Activity:
Extract, from the listing that follows, each line containing the word "rack".

Available data:
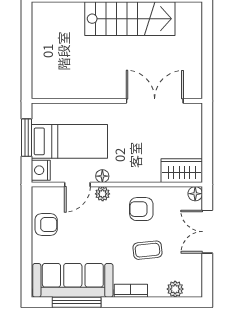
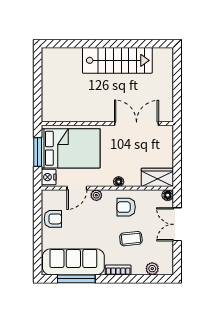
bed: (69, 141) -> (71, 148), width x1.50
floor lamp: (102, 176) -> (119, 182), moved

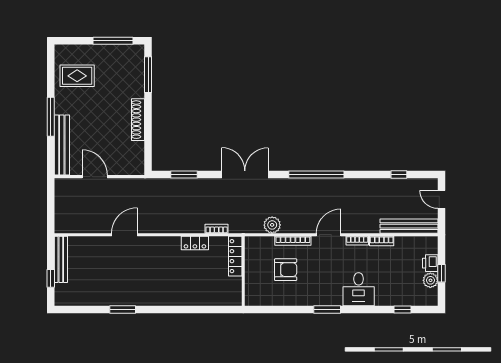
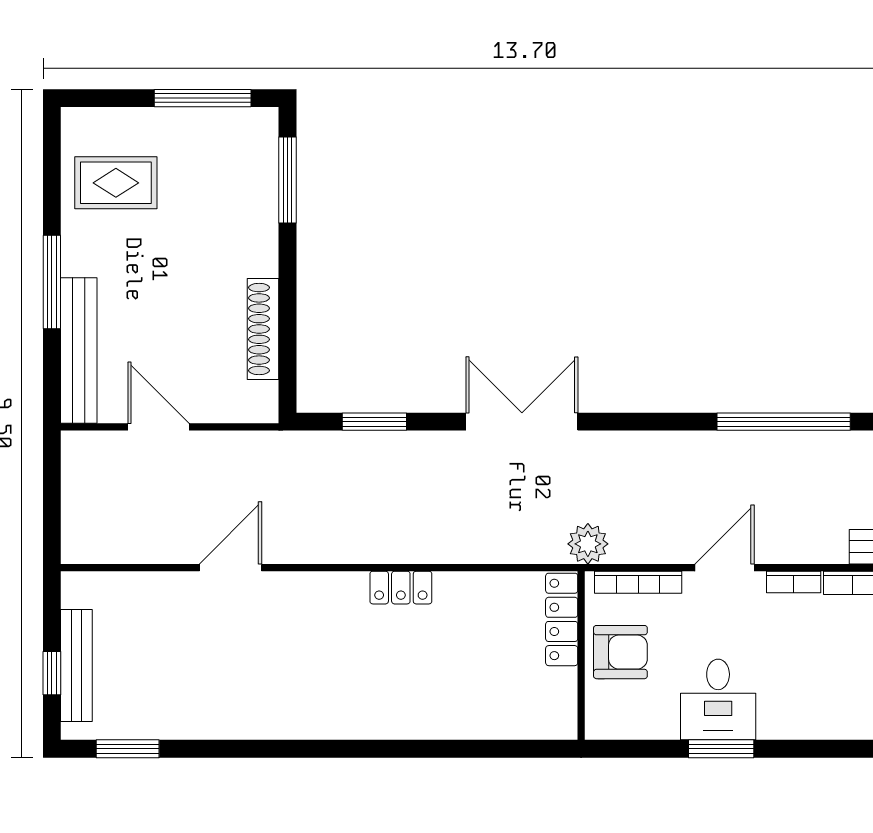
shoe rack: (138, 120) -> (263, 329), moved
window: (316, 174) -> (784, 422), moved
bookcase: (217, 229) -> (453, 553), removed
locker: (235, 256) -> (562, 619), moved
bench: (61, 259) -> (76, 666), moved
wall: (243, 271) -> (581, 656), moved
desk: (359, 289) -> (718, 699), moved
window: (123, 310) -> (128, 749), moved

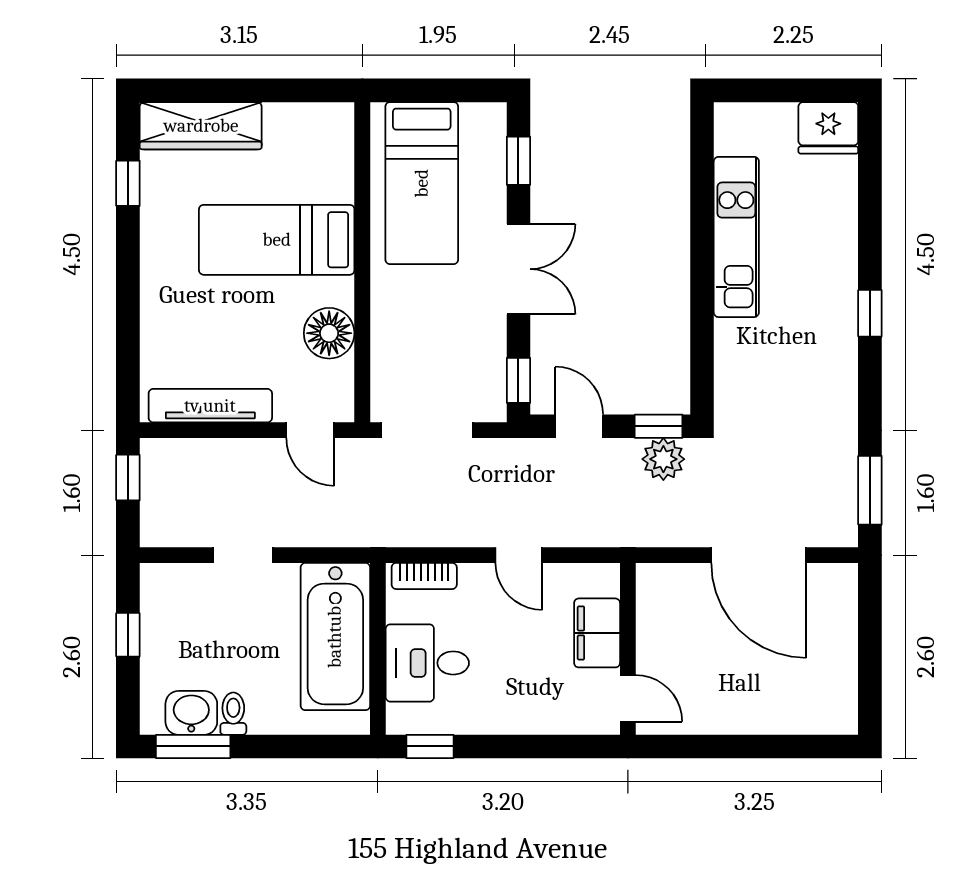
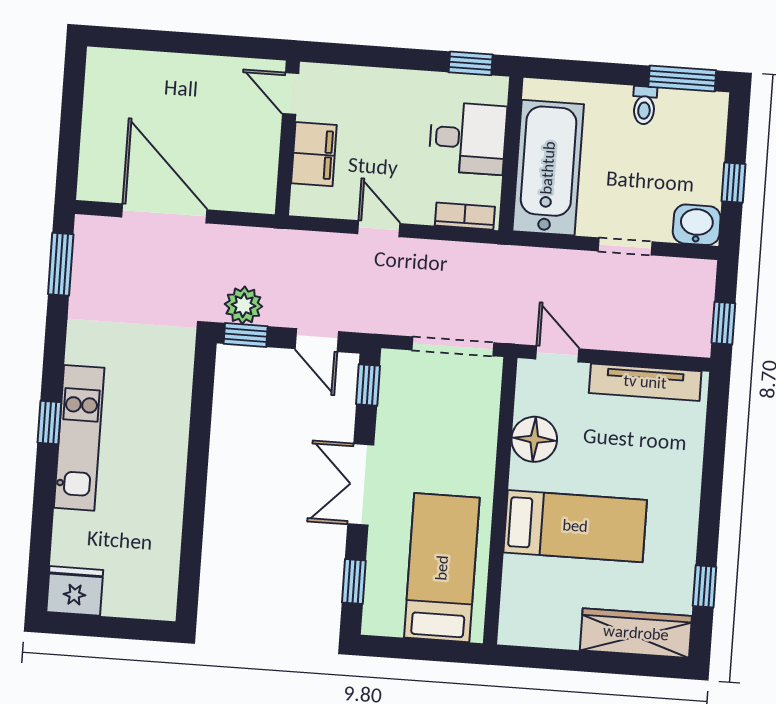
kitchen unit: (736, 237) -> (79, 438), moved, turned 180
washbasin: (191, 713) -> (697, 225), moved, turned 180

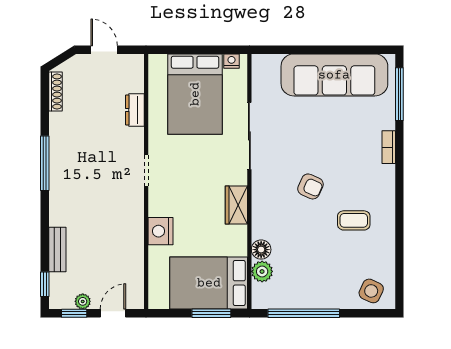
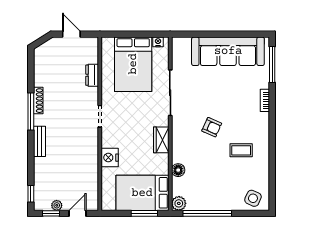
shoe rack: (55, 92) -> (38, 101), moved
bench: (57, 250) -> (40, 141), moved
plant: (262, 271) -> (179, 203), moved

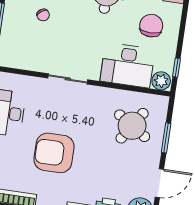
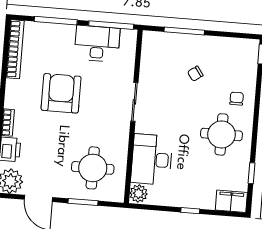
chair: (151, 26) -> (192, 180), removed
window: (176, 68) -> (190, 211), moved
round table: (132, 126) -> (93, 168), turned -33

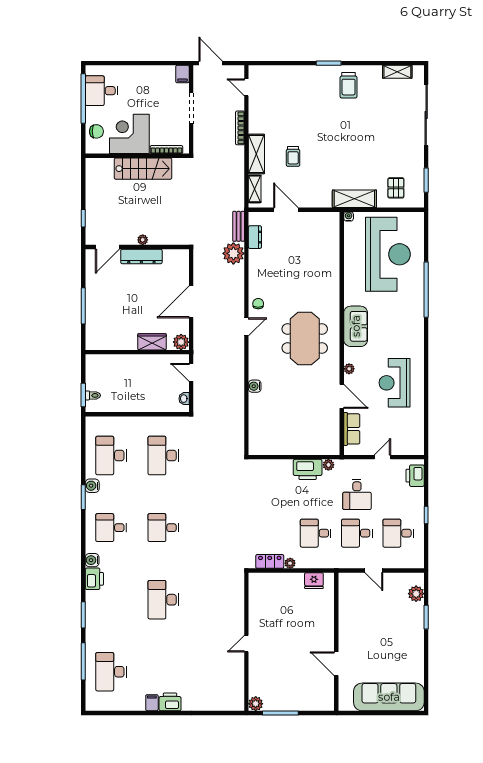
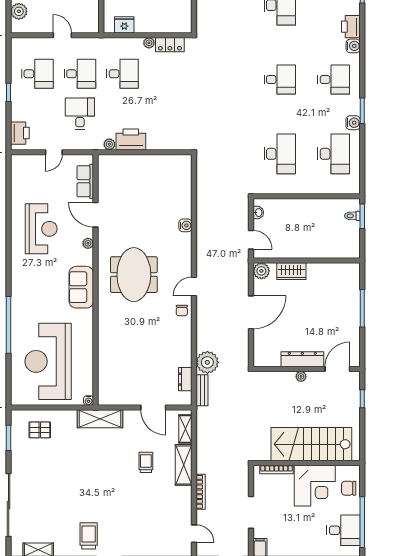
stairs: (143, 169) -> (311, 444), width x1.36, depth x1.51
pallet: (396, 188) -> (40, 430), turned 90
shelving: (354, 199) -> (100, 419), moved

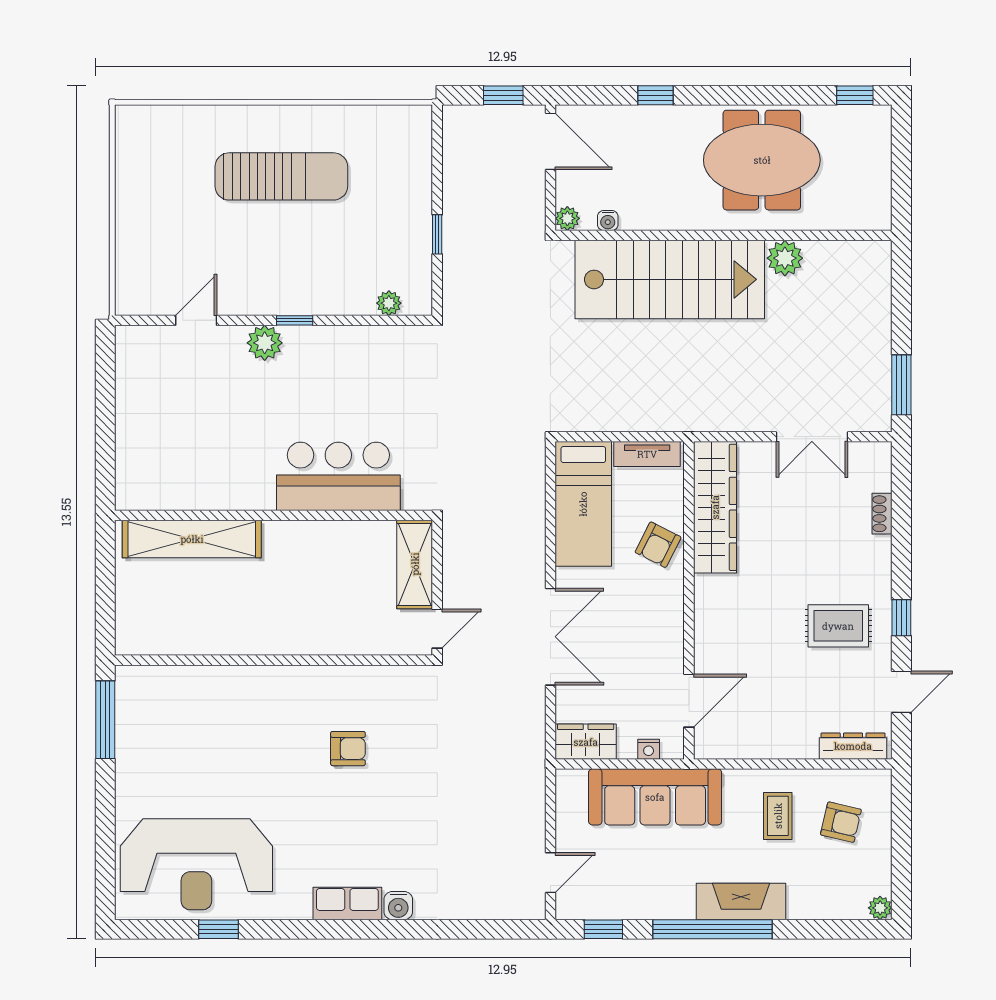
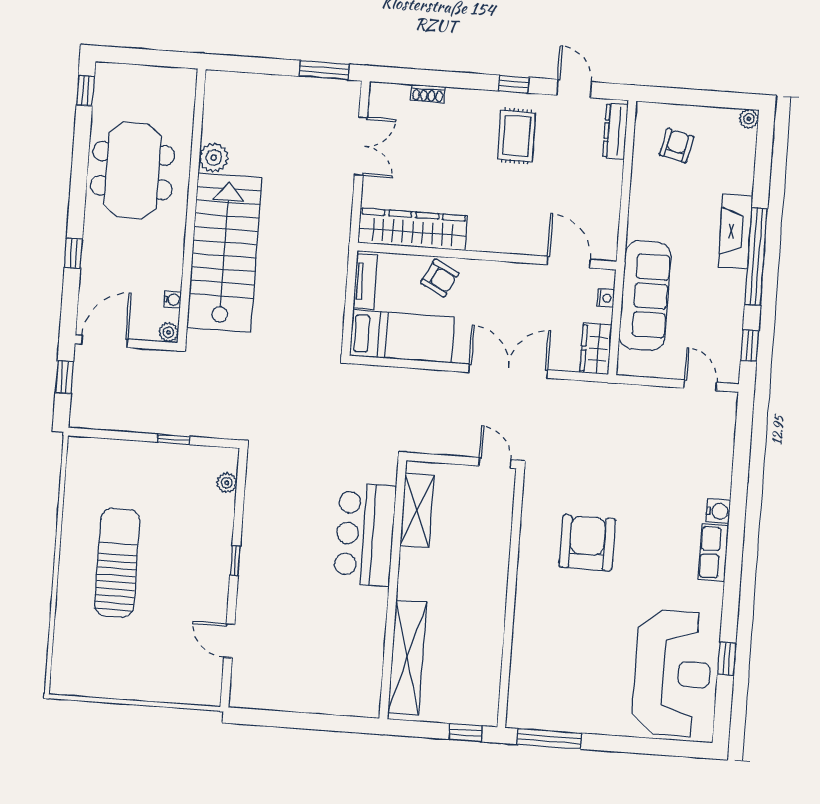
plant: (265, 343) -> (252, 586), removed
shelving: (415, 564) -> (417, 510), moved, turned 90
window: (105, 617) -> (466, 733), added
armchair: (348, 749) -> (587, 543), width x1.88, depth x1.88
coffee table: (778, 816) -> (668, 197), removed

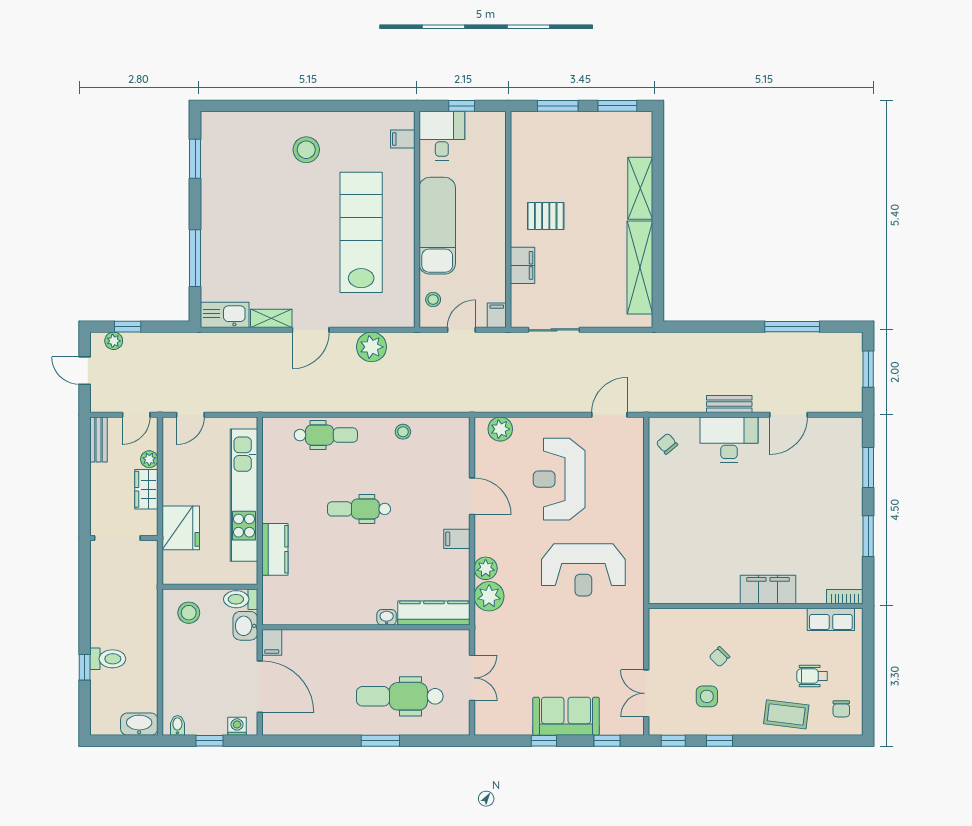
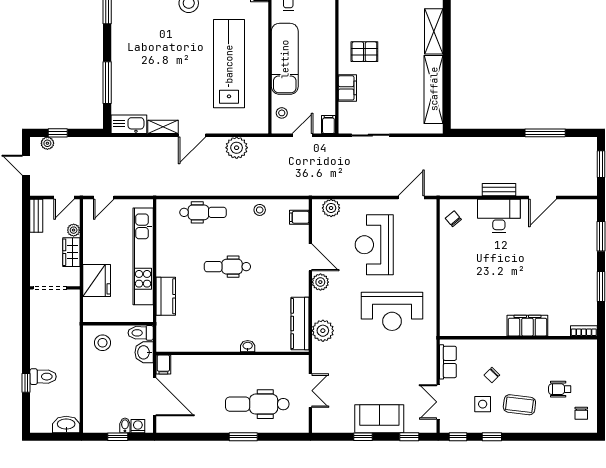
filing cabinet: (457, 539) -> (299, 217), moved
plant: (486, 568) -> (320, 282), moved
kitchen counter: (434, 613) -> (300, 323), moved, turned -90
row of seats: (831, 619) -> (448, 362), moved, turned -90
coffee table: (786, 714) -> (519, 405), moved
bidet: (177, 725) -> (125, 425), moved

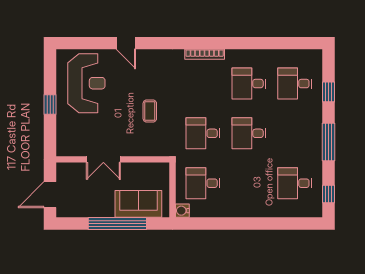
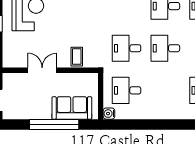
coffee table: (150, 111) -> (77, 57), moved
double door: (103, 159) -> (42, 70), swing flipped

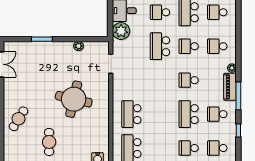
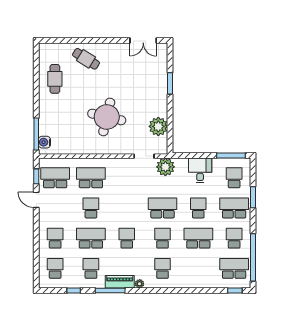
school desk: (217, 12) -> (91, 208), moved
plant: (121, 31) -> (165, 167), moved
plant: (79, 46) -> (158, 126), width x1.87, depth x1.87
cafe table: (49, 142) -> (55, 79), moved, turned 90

Task result:
shoe rack: (138, 120) -> (263, 329), moved
shoe rack: (55, 92) -> (38, 101), moved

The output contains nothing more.